- **PROBLEM REQUIREMENTS**: Copy each line of the records below that has "slope" in it.

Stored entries
--------------------

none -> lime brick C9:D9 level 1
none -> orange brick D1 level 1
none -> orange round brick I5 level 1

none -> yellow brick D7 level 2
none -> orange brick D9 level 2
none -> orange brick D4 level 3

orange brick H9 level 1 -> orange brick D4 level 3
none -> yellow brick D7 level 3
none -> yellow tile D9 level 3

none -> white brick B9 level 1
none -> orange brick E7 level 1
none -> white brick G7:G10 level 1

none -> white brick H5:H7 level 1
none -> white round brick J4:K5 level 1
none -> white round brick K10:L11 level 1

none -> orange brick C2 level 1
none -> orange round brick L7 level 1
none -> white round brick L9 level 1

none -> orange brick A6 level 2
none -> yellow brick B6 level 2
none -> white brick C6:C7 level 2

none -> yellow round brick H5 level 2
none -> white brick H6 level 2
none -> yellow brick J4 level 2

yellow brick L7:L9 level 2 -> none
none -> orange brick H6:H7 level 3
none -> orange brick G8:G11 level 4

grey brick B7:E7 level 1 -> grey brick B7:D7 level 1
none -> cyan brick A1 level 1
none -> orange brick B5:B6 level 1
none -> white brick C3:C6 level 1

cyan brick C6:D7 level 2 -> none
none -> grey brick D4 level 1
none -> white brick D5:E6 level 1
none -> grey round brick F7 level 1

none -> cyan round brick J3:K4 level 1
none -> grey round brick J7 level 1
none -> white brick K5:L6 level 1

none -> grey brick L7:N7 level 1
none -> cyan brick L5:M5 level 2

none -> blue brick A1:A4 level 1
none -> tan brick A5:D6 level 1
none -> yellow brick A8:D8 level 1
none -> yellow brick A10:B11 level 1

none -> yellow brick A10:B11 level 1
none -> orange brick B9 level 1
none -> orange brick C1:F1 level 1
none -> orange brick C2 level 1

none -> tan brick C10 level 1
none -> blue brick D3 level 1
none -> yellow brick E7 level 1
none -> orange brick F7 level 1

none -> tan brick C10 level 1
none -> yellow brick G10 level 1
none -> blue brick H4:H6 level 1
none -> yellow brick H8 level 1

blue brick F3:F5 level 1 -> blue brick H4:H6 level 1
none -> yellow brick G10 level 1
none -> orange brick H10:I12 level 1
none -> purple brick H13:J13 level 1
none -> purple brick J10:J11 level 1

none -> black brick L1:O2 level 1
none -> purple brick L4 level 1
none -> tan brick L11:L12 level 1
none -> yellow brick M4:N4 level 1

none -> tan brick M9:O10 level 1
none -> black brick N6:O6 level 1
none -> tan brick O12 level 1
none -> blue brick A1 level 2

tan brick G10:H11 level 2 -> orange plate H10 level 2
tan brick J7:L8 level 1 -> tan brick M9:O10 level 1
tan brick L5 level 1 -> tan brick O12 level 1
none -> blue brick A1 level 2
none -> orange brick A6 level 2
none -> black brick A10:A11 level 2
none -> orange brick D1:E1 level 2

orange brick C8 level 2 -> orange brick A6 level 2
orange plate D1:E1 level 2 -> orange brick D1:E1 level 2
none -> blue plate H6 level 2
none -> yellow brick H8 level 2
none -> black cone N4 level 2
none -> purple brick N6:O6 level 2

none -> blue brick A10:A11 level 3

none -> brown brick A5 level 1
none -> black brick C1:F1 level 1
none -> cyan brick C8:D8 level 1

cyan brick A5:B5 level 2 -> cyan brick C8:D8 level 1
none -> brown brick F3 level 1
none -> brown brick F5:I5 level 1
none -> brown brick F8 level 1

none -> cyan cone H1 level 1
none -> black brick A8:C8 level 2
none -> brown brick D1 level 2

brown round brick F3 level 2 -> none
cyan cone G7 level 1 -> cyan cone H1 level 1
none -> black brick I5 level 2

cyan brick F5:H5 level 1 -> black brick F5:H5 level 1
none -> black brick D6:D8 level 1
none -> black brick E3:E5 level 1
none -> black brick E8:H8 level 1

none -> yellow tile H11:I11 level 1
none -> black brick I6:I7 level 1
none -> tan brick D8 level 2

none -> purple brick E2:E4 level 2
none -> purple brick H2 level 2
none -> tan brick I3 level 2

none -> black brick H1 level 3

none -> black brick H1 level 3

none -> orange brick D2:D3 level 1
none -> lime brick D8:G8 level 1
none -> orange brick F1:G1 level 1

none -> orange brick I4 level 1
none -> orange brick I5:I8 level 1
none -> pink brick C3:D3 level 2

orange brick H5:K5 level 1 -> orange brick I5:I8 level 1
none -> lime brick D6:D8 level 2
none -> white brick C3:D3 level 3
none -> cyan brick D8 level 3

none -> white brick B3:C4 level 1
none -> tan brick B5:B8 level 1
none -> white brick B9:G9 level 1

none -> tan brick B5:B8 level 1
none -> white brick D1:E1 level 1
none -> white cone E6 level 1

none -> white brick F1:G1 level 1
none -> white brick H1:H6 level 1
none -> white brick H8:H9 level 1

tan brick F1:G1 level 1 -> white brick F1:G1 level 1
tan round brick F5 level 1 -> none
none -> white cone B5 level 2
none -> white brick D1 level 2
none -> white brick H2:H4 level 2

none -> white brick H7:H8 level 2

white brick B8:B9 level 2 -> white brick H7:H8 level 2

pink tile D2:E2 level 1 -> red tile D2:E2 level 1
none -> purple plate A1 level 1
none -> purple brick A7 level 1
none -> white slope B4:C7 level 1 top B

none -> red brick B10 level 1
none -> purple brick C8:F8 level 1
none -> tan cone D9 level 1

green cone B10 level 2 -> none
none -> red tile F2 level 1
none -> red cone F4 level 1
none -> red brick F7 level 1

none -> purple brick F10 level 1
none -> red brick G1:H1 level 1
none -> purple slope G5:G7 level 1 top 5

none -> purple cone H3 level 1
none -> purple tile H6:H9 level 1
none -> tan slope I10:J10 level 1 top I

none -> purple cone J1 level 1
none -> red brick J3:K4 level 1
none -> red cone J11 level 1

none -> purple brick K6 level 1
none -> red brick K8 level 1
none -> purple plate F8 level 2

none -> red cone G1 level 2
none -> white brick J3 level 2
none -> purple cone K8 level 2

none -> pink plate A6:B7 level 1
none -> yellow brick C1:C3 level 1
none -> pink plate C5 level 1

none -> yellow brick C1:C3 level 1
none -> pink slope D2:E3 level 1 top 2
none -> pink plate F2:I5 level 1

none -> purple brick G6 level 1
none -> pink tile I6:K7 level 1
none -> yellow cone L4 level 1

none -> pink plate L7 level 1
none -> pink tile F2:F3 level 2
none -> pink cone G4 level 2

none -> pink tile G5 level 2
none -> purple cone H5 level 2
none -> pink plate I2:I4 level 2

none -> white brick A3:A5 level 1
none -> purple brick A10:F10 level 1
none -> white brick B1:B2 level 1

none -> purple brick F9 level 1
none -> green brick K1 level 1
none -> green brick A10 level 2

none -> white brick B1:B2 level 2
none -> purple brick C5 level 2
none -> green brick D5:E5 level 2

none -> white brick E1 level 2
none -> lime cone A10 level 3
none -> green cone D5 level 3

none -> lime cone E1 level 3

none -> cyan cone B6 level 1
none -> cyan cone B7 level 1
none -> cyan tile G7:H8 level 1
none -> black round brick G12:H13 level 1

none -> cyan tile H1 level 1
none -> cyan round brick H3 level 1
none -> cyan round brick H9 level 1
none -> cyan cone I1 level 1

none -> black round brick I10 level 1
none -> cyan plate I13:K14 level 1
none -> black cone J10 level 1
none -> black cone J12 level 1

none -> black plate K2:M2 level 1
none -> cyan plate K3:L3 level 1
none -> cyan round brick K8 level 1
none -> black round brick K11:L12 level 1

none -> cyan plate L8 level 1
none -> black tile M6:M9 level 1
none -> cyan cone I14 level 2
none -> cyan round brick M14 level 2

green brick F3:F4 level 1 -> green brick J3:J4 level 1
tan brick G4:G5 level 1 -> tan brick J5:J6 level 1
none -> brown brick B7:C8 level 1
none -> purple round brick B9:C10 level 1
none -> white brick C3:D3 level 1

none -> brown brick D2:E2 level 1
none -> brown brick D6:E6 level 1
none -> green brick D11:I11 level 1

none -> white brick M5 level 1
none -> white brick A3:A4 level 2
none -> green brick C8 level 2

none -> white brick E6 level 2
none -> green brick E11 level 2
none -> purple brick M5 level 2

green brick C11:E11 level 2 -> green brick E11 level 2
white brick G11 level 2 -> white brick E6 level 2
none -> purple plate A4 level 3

--------------------

- **EXPECTED OUTPUT**:
none -> white slope B4:C7 level 1 top B
none -> purple slope G5:G7 level 1 top 5
none -> tan slope I10:J10 level 1 top I
none -> pink slope D2:E3 level 1 top 2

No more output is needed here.